Look below for the line that contains "- black ring (146, 131, 135, 76)", then copy it and each following line exactly, through and including the line that contains "211, 52, 30)".

= WORKING DATA =
----------

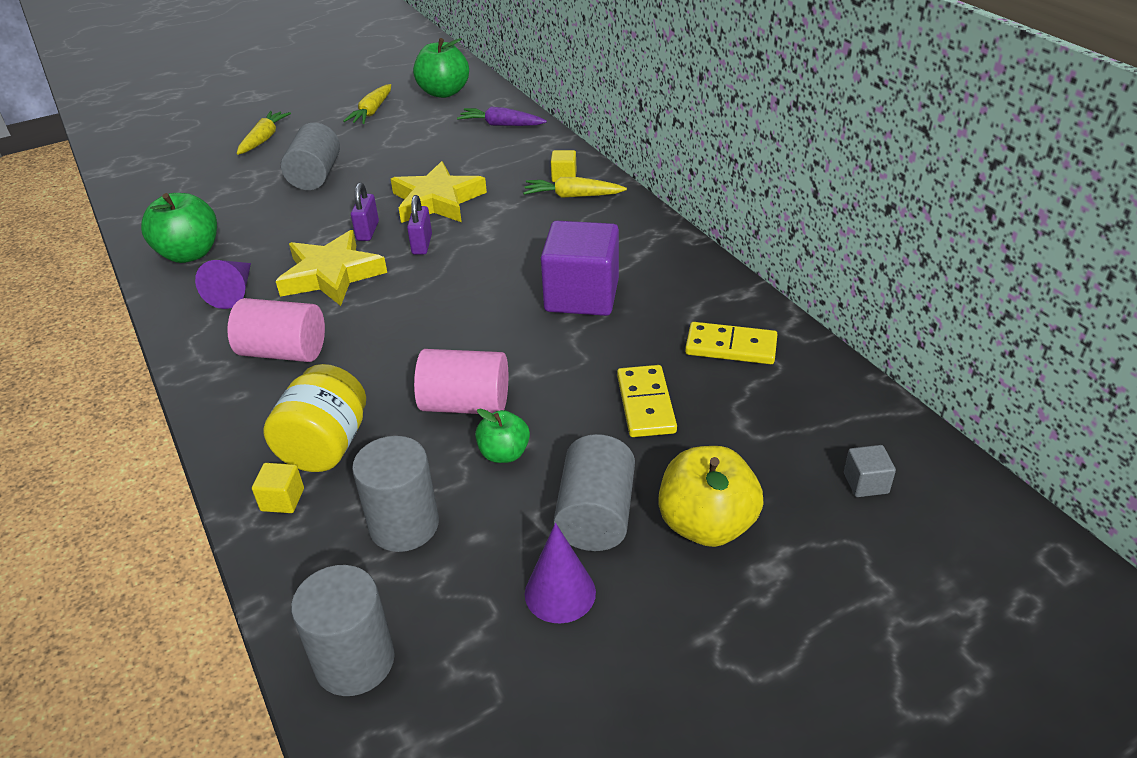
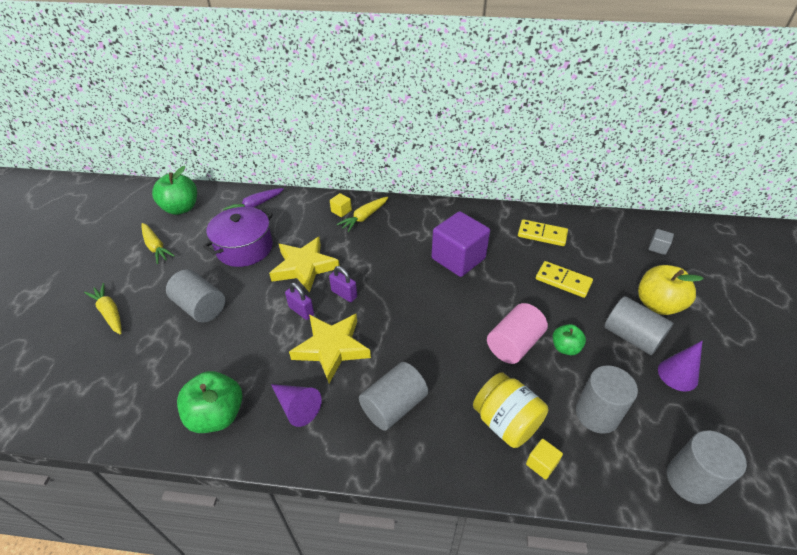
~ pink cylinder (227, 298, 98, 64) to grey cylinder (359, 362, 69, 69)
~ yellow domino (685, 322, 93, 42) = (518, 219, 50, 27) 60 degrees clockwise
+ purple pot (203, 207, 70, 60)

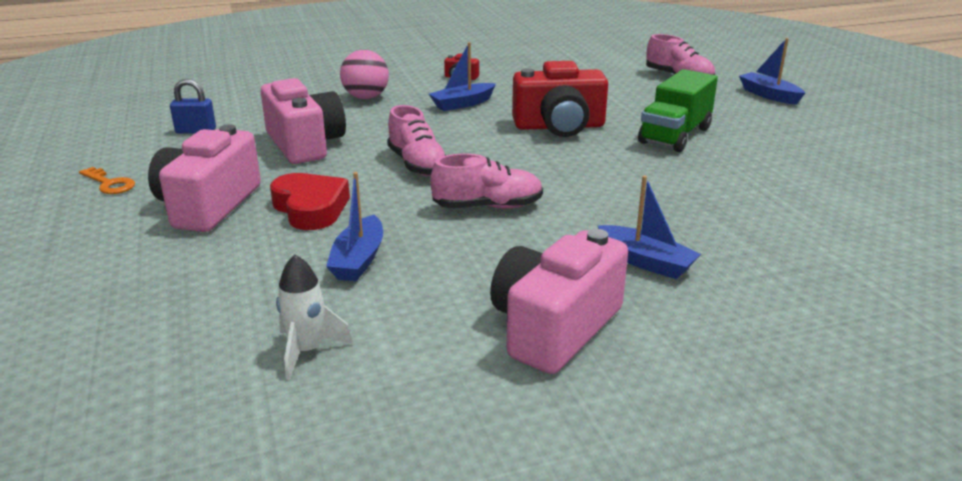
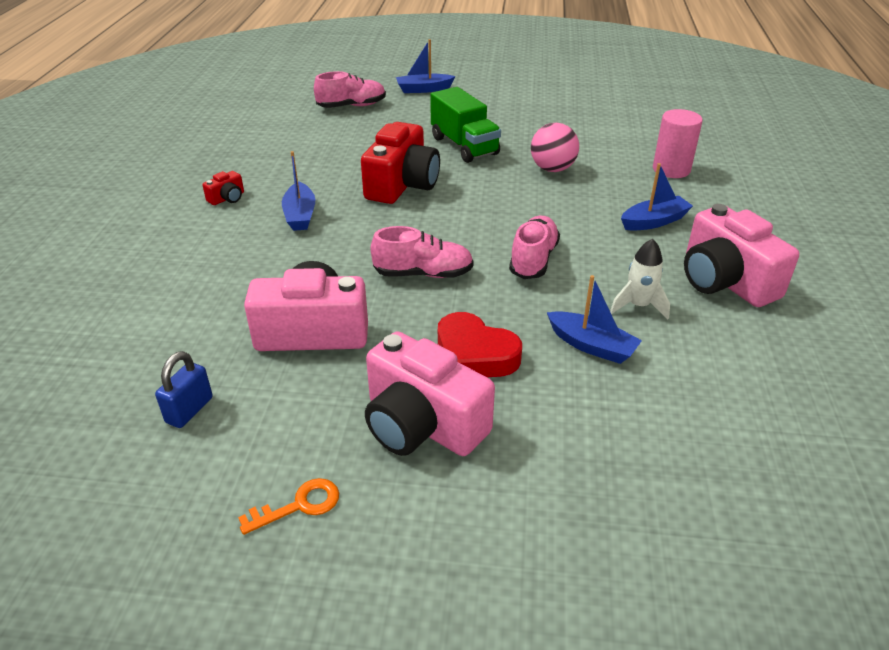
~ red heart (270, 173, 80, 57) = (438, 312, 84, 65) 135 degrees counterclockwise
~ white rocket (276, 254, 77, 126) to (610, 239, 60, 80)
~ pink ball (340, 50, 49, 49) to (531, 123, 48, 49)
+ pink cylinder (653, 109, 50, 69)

----------

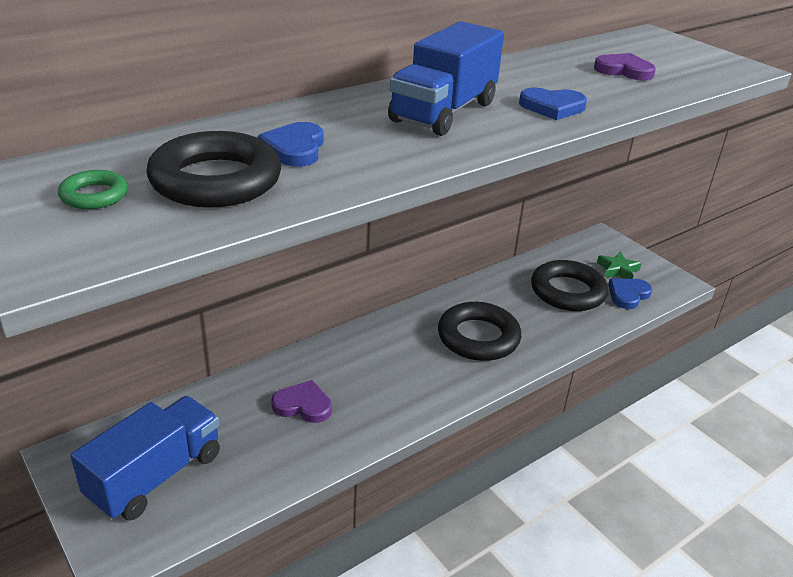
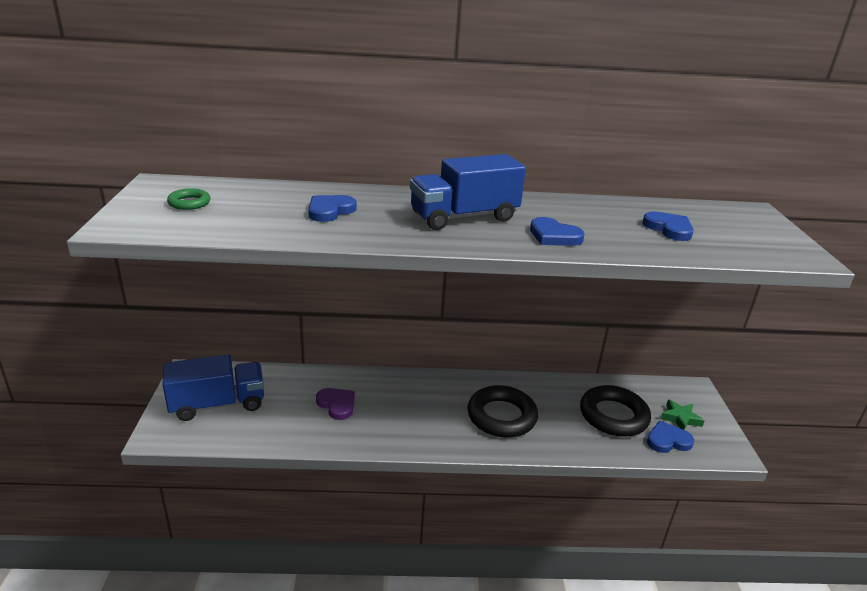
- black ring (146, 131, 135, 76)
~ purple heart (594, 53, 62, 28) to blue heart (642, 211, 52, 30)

----------

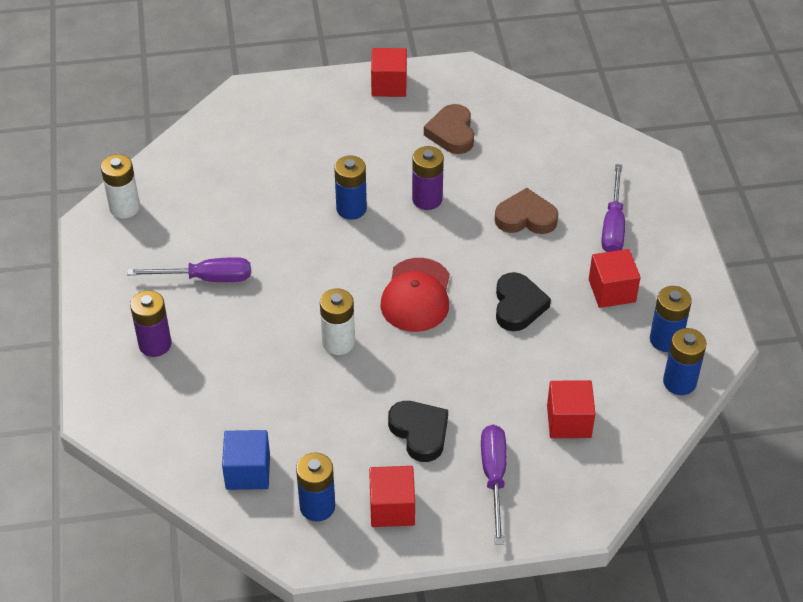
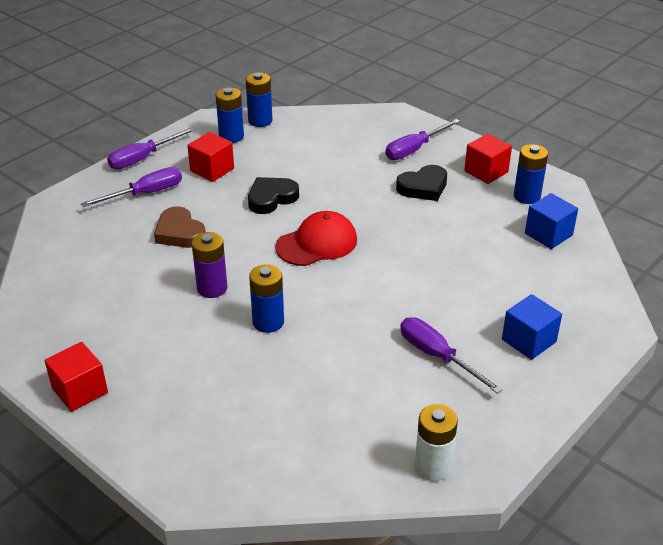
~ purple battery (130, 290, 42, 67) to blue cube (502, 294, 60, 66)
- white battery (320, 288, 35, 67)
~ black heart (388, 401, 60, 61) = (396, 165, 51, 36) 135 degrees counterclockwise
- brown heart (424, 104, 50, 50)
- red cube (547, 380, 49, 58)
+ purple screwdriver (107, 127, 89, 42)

----------

= WRITTEN ANSWER =
- black ring (146, 131, 135, 76)
~ purple heart (594, 53, 62, 28) to blue heart (642, 211, 52, 30)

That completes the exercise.